◆ Your task: Reply with one number, the count of lines below that contain the string "DGND".

Information shown Block Start

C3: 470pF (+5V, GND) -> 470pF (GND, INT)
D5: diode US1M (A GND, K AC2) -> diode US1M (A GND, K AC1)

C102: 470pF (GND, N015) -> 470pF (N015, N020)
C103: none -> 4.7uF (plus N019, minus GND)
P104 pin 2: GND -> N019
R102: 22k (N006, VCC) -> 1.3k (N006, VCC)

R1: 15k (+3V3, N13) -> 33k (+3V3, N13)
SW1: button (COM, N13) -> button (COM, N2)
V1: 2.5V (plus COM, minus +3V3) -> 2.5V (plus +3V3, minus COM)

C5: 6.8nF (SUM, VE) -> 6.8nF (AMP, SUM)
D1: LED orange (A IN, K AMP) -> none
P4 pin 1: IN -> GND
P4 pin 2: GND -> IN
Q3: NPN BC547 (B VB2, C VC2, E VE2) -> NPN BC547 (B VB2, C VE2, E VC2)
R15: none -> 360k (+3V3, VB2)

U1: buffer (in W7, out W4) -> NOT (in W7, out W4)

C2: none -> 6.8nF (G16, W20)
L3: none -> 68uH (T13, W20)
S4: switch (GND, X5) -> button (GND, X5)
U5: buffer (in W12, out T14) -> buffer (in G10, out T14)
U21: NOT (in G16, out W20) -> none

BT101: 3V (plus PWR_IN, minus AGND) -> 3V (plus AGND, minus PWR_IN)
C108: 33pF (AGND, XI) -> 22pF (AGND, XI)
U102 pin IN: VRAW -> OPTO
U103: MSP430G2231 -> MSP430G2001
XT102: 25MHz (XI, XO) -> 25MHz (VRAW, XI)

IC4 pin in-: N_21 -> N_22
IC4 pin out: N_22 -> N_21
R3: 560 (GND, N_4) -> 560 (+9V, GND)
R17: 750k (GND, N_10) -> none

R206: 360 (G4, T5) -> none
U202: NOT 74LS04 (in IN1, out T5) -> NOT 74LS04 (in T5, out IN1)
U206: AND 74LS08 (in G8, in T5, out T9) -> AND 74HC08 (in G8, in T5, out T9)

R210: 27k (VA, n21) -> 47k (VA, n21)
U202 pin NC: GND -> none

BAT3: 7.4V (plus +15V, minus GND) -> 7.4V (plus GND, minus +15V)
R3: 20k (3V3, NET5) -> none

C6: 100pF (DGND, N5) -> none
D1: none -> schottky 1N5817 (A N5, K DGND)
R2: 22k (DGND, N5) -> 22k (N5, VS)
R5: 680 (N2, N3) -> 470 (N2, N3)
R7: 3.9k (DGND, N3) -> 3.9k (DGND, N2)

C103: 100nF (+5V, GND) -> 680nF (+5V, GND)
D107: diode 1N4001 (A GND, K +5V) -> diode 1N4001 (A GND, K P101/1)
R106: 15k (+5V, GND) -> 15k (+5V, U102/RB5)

Information shown Block End

◆ Answer to the problem: 4